Work to complete: Leaving the pictures aside, transcribe every line below exactly.

★ ★ ★ ★ ★ ★ ★

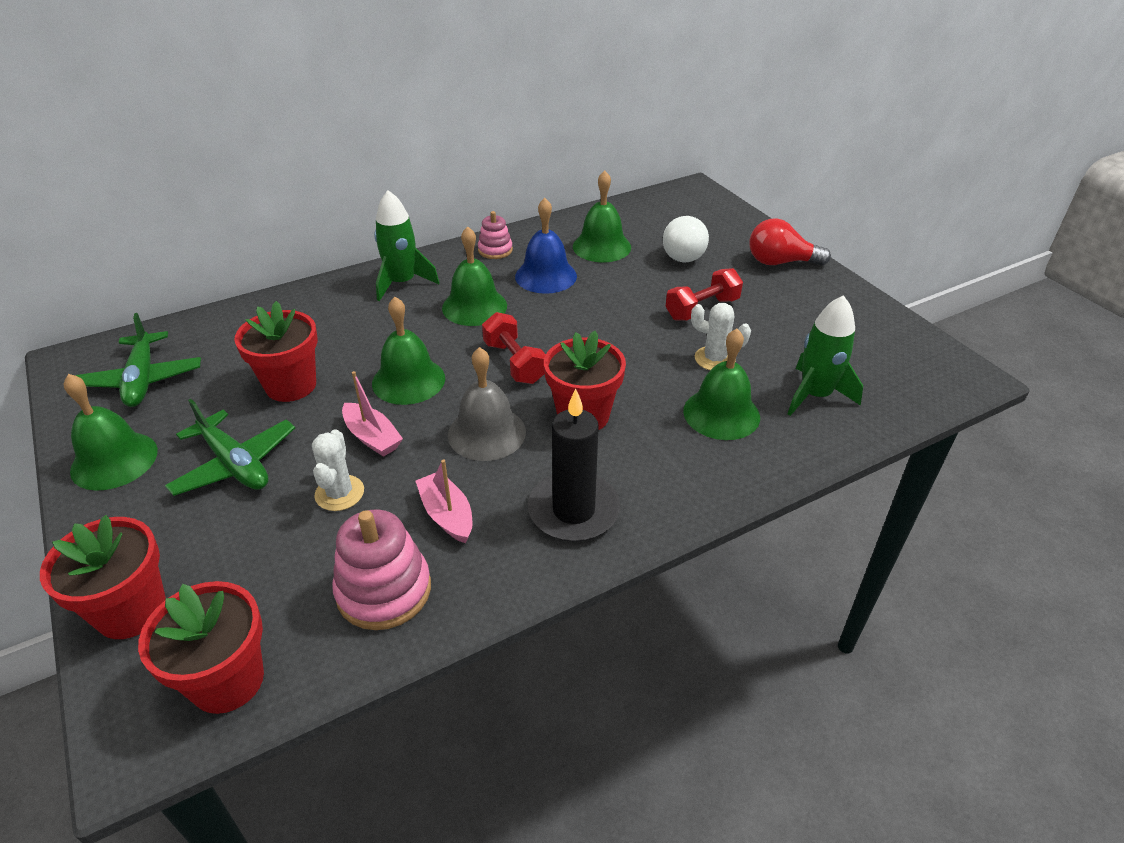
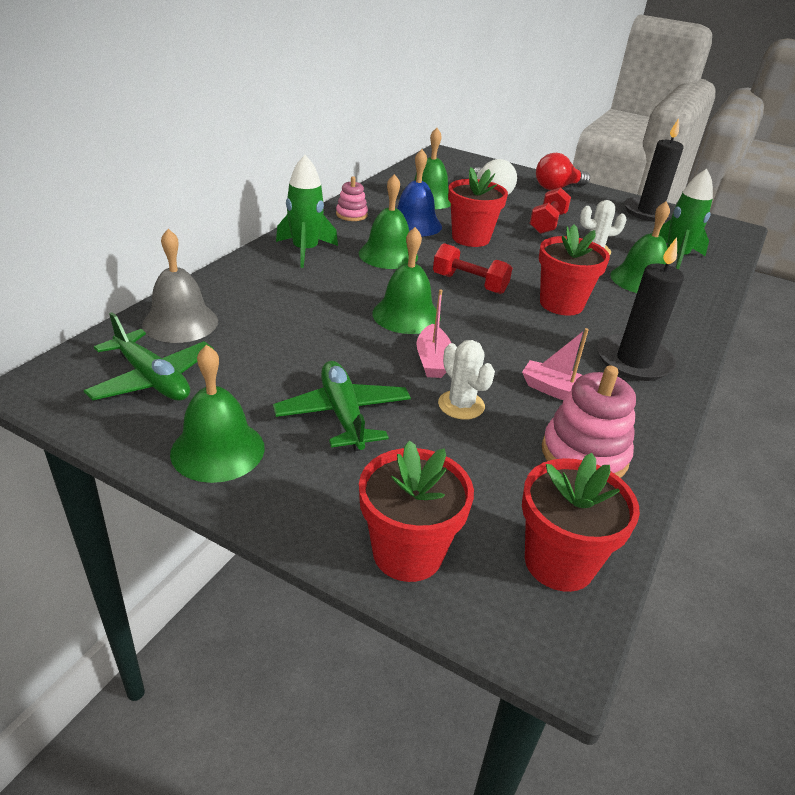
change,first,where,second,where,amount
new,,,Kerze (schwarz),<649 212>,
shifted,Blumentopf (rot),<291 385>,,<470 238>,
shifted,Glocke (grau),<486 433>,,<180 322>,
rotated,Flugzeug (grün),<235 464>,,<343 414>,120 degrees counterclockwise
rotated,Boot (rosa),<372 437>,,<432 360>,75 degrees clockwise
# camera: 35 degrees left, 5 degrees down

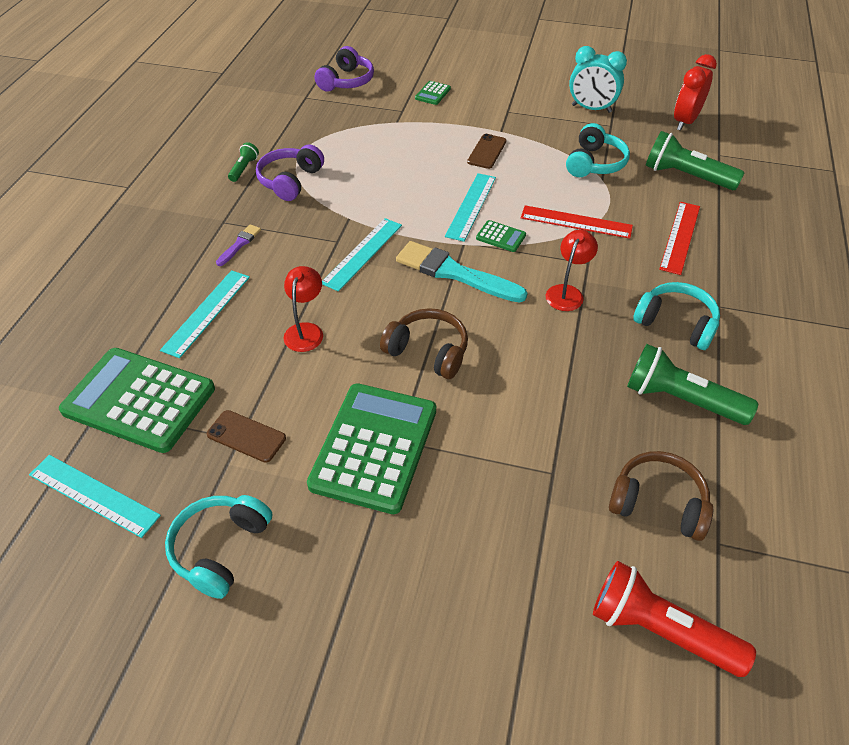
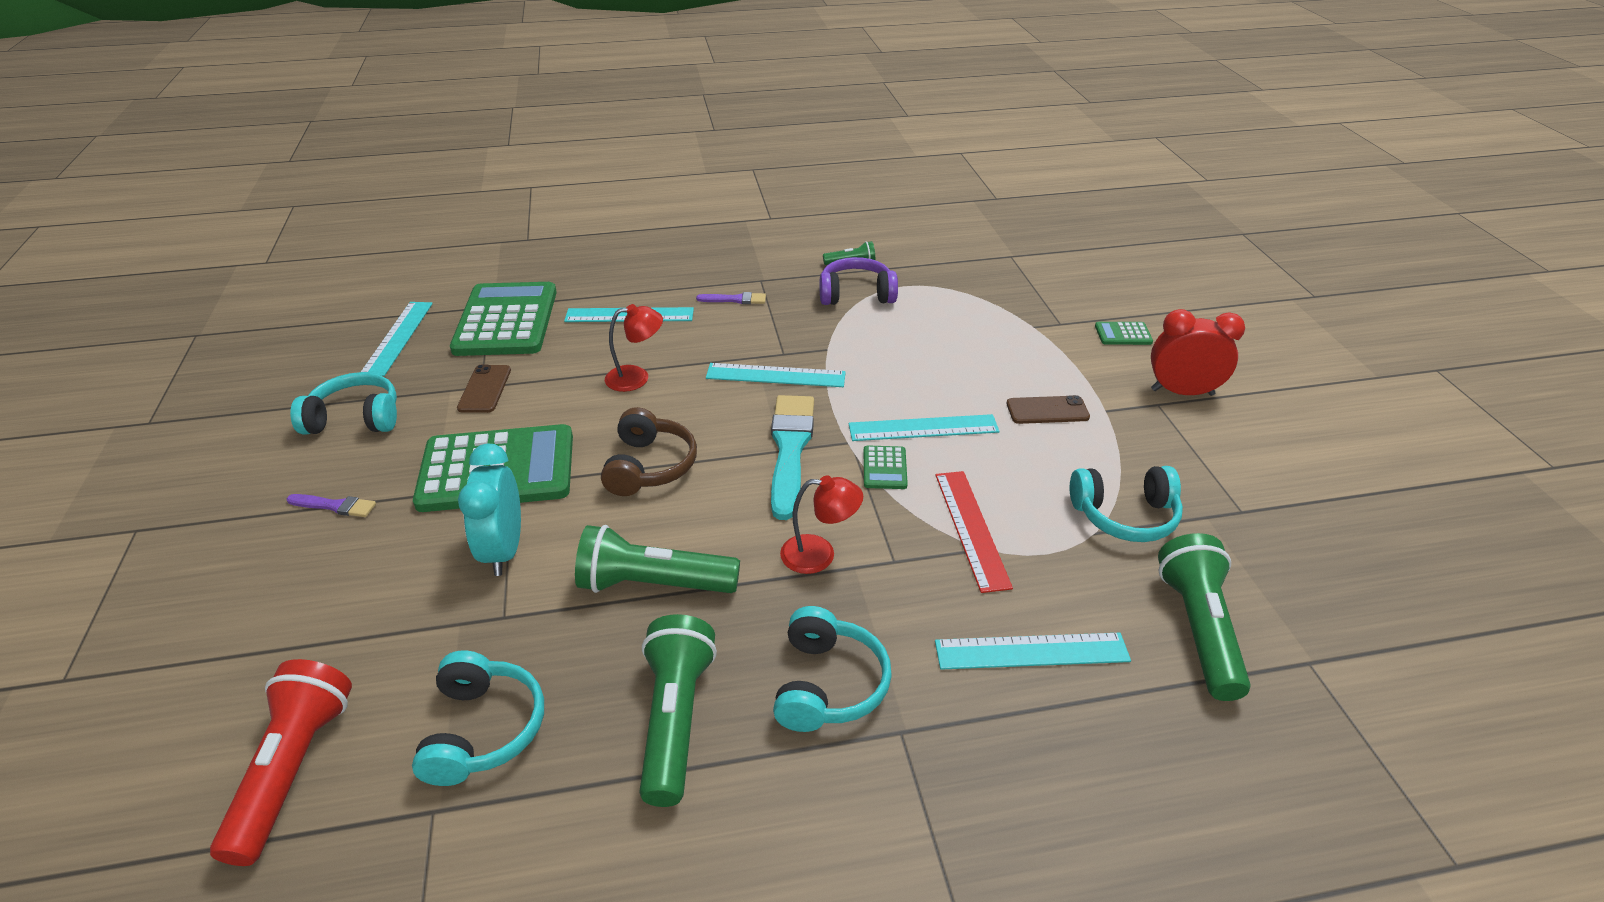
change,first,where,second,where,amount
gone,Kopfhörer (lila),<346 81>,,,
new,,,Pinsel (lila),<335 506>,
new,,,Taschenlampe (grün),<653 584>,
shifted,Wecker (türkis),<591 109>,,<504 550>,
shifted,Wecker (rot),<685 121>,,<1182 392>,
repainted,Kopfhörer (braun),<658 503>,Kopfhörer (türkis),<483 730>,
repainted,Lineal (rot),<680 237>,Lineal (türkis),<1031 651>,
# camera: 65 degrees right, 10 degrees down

★ ★ ★ ★ ★ ★ ★

Final answer:
change,first,where,second,where,amount
new,,,Kerze (schwarz),<649 212>,
shifted,Blumentopf (rot),<291 385>,,<470 238>,
shifted,Glocke (grau),<486 433>,,<180 322>,
rotated,Flugzeug (grün),<235 464>,,<343 414>,120 degrees counterclockwise
rotated,Boot (rosa),<372 437>,,<432 360>,75 degrees clockwise
# camera: 35 degrees left, 5 degrees down

change,first,where,second,where,amount
gone,Kopfhörer (lila),<346 81>,,,
new,,,Pinsel (lila),<335 506>,
new,,,Taschenlampe (grün),<653 584>,
shifted,Wecker (türkis),<591 109>,,<504 550>,
shifted,Wecker (rot),<685 121>,,<1182 392>,
repainted,Kopfhörer (braun),<658 503>,Kopfhörer (türkis),<483 730>,
repainted,Lineal (rot),<680 237>,Lineal (türkis),<1031 651>,
# camera: 65 degrees right, 10 degrees down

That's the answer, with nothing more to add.